- _EXERCISE DETAILS_
Reproduce word for word the lines between those holding "camera: 150 degrees right, 20 degrees down" and "(619, 470) = (303, 691): green", inclusive, and nothing else from the data below.

- _DATASET ENTRIES_
━━━━━━━━━━━━━━━━

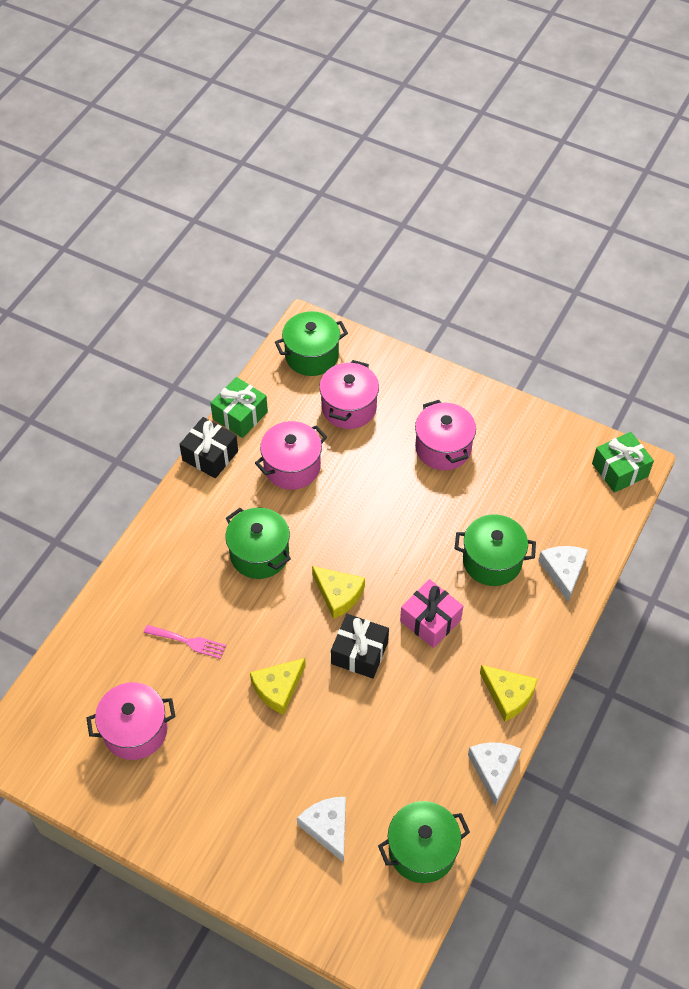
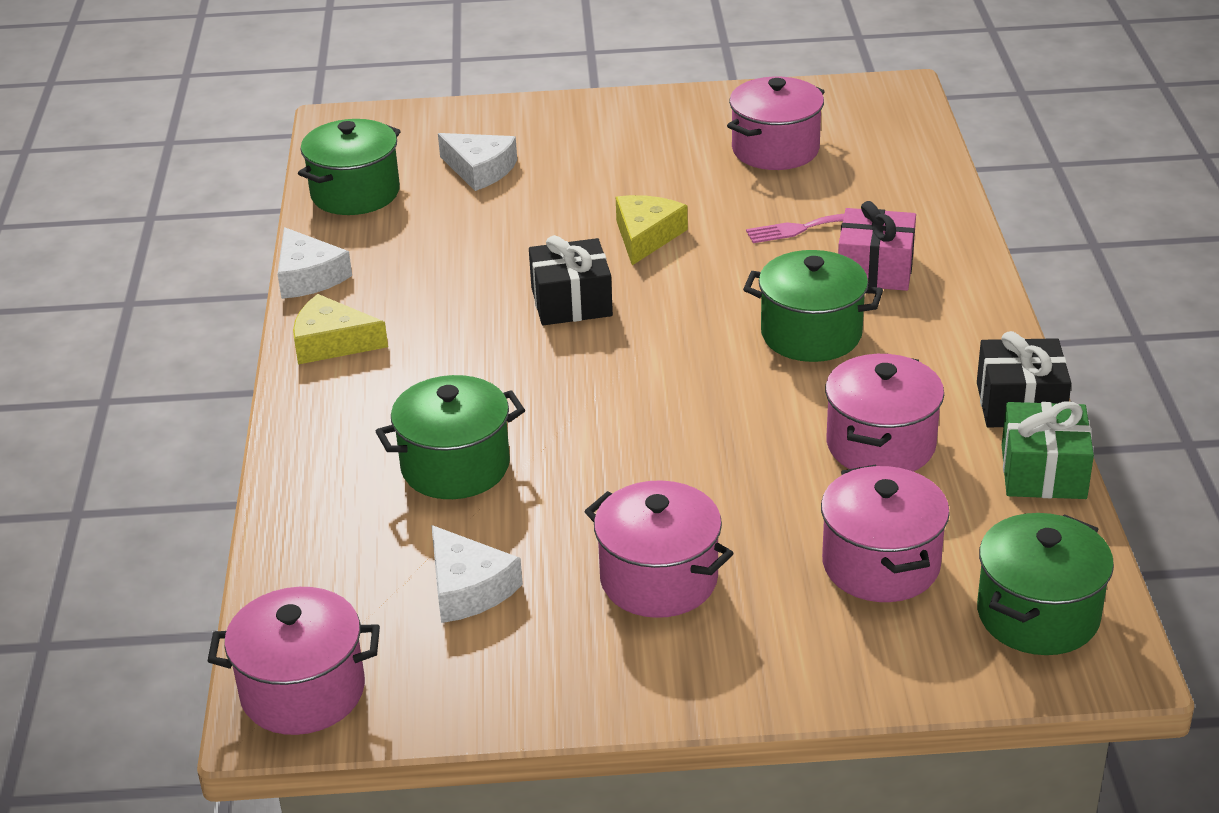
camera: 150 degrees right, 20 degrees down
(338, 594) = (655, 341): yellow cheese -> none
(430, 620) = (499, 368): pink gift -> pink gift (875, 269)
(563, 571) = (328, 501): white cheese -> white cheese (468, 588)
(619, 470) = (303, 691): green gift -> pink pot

━━━━━━━━━━━━━━━━

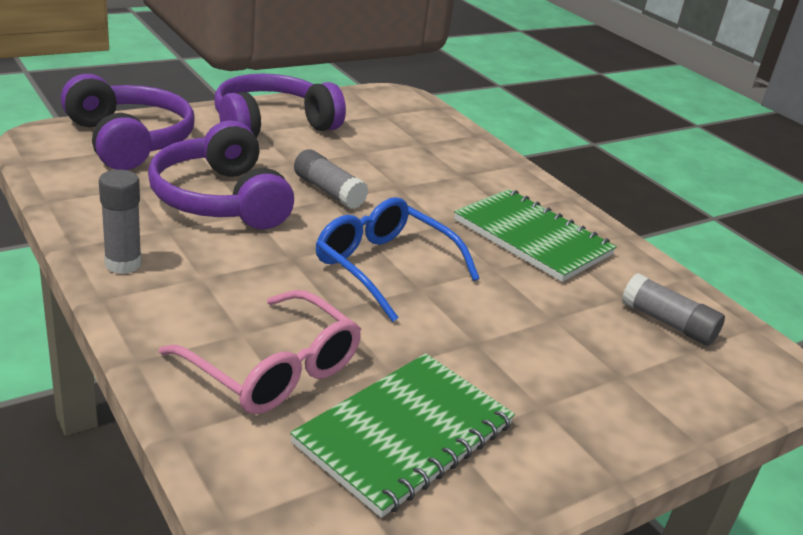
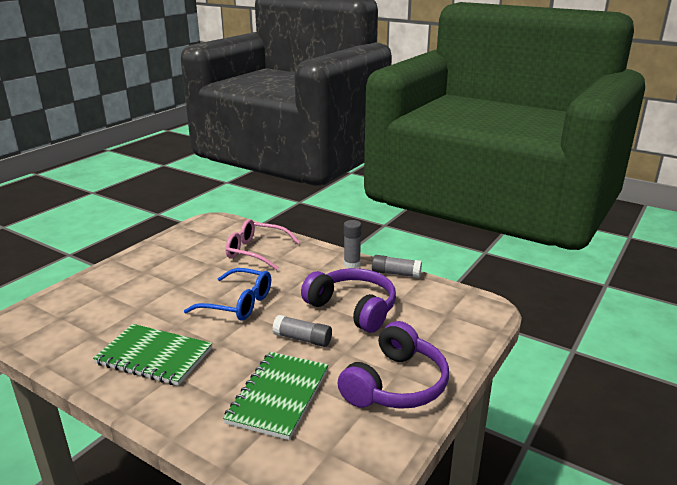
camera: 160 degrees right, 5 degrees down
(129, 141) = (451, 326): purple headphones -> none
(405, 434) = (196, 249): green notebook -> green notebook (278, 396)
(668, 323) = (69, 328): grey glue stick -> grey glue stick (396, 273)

━━━━━━━━━━━━━━━━

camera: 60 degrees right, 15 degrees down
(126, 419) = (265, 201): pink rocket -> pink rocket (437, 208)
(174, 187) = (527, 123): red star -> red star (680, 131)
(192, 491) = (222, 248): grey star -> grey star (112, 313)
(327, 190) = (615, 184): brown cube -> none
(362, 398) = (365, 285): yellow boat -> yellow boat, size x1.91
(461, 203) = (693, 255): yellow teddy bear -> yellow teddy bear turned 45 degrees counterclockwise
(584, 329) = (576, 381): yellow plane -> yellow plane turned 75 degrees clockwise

━━━━━━━━━━━━━━━━

- _WRITTEN SOLUTION_
camera: 150 degrees right, 20 degrees down
(338, 594) = (655, 341): yellow cheese -> none
(430, 620) = (499, 368): pink gift -> pink gift (875, 269)
(563, 571) = (328, 501): white cheese -> white cheese (468, 588)
(619, 470) = (303, 691): green gift -> pink pot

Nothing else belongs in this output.